DATA SUPPLIED:
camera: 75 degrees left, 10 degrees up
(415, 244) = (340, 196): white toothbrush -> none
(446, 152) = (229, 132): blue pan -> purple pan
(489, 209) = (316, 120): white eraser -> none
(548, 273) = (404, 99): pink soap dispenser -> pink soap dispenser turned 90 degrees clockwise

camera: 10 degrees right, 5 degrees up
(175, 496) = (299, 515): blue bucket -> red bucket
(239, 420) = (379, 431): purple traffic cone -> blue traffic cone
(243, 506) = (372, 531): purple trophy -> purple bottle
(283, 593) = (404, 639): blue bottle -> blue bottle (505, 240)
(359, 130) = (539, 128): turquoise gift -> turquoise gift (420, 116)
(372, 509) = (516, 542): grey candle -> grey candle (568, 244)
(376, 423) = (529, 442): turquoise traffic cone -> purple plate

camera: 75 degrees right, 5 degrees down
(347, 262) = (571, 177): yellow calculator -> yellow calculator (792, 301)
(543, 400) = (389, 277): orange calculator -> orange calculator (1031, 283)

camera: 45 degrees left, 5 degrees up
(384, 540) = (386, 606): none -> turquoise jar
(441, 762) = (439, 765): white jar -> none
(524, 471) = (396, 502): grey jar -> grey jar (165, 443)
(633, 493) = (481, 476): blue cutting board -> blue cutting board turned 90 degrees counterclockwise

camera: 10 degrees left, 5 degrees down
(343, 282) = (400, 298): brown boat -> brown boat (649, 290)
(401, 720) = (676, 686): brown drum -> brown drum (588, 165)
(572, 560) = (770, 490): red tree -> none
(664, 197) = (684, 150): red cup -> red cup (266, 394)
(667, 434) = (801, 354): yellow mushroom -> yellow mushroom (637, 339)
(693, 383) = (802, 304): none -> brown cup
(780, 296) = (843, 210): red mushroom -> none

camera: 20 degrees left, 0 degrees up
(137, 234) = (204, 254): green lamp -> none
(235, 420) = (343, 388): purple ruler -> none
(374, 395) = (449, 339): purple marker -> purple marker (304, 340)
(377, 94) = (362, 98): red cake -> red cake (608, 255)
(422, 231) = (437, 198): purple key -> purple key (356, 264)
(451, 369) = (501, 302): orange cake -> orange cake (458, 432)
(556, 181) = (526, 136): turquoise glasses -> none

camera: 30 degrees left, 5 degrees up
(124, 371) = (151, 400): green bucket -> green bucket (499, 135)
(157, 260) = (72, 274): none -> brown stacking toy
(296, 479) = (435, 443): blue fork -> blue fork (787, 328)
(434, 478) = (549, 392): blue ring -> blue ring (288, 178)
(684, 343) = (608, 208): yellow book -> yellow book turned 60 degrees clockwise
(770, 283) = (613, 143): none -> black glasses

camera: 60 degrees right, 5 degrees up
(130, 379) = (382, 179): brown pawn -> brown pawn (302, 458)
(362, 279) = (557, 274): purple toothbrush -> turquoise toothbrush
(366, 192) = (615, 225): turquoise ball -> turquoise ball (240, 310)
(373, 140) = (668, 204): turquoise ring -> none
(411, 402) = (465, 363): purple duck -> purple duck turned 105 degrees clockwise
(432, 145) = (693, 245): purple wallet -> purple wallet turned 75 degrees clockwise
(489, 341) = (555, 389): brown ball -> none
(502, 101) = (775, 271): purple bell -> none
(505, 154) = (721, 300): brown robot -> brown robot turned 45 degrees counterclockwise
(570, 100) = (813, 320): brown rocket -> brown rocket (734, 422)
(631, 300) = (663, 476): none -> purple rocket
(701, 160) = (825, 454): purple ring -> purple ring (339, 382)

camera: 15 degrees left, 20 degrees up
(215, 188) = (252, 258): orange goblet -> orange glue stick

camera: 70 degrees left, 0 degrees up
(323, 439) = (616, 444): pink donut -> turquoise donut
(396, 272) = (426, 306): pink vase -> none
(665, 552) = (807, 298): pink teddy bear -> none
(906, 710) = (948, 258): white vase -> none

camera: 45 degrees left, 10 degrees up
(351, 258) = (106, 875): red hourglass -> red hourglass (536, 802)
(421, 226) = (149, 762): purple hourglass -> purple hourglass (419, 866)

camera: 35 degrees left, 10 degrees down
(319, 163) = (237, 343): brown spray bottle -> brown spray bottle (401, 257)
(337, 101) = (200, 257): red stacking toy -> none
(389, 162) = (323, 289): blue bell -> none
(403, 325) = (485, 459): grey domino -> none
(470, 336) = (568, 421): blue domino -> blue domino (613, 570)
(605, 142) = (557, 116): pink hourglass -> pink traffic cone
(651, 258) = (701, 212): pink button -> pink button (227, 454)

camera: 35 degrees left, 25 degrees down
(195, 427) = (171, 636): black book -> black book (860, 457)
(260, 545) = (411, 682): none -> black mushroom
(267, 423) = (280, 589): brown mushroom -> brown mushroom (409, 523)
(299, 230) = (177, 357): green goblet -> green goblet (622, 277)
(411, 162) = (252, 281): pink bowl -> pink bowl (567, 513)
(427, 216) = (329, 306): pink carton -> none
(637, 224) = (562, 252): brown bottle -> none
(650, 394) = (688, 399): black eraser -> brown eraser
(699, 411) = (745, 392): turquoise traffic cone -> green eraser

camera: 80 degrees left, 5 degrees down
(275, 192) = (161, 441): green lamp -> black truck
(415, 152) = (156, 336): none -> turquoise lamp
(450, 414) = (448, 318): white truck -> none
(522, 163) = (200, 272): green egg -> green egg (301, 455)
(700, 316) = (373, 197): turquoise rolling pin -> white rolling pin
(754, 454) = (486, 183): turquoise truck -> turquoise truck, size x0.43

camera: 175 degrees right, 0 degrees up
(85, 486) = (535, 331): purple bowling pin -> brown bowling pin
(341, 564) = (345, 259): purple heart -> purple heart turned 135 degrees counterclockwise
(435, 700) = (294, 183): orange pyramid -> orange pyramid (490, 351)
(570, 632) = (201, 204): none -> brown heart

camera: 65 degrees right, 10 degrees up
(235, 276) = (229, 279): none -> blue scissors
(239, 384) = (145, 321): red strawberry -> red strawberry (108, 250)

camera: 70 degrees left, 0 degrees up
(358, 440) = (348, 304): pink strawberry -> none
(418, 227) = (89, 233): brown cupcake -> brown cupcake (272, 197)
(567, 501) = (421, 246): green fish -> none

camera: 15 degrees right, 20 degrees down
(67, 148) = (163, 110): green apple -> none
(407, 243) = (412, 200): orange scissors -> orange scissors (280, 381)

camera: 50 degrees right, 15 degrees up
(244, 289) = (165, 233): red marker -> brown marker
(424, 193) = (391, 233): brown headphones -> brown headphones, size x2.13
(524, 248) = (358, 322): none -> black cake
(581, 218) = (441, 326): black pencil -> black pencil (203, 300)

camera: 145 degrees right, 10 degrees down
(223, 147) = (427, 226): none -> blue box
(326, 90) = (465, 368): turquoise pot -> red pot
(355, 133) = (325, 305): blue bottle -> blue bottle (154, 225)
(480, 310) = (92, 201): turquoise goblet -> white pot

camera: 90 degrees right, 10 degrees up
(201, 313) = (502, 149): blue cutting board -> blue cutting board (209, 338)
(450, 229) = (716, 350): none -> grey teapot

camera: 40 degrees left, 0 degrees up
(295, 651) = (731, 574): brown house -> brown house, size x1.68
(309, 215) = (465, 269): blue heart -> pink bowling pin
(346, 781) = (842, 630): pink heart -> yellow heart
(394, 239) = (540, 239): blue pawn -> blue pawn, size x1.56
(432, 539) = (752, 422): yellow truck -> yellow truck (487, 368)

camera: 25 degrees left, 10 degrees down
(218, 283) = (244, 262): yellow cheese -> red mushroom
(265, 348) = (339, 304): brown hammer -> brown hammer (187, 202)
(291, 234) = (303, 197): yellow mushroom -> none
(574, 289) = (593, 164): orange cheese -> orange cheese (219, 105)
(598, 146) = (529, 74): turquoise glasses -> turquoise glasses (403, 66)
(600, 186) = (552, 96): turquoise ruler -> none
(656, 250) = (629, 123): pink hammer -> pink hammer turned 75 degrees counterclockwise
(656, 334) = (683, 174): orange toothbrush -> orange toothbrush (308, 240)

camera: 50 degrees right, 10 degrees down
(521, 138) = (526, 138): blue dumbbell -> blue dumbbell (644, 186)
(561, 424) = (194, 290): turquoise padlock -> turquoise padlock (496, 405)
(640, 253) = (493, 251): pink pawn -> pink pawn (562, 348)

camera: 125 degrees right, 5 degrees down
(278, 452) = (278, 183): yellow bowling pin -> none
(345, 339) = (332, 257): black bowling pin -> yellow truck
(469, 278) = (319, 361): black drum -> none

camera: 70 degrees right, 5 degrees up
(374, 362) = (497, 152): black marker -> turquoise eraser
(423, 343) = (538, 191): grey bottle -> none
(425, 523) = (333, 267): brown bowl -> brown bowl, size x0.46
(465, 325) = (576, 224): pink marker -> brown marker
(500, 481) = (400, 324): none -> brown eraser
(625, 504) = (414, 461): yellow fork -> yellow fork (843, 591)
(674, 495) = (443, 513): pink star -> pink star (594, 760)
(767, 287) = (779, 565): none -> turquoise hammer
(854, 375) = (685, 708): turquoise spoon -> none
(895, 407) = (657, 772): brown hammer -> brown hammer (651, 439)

YOUR ASSIGNMENT:
Retype every line of the listing, word for word, from its opening line to the line that holds "(343, 282) = (400, 298): brown", and include that last line too.

SOLUTION FOR THIS PROBLEM:
camera: 75 degrees left, 10 degrees up
(415, 244) = (340, 196): white toothbrush -> none
(446, 152) = (229, 132): blue pan -> purple pan
(489, 209) = (316, 120): white eraser -> none
(548, 273) = (404, 99): pink soap dispenser -> pink soap dispenser turned 90 degrees clockwise

camera: 10 degrees right, 5 degrees up
(175, 496) = (299, 515): blue bucket -> red bucket
(239, 420) = (379, 431): purple traffic cone -> blue traffic cone
(243, 506) = (372, 531): purple trophy -> purple bottle
(283, 593) = (404, 639): blue bottle -> blue bottle (505, 240)
(359, 130) = (539, 128): turquoise gift -> turquoise gift (420, 116)
(372, 509) = (516, 542): grey candle -> grey candle (568, 244)
(376, 423) = (529, 442): turquoise traffic cone -> purple plate

camera: 75 degrees right, 5 degrees down
(347, 262) = (571, 177): yellow calculator -> yellow calculator (792, 301)
(543, 400) = (389, 277): orange calculator -> orange calculator (1031, 283)

camera: 45 degrees left, 5 degrees up
(384, 540) = (386, 606): none -> turquoise jar
(441, 762) = (439, 765): white jar -> none
(524, 471) = (396, 502): grey jar -> grey jar (165, 443)
(633, 493) = (481, 476): blue cutting board -> blue cutting board turned 90 degrees counterclockwise

camera: 10 degrees left, 5 degrees down
(343, 282) = (400, 298): brown boat -> brown boat (649, 290)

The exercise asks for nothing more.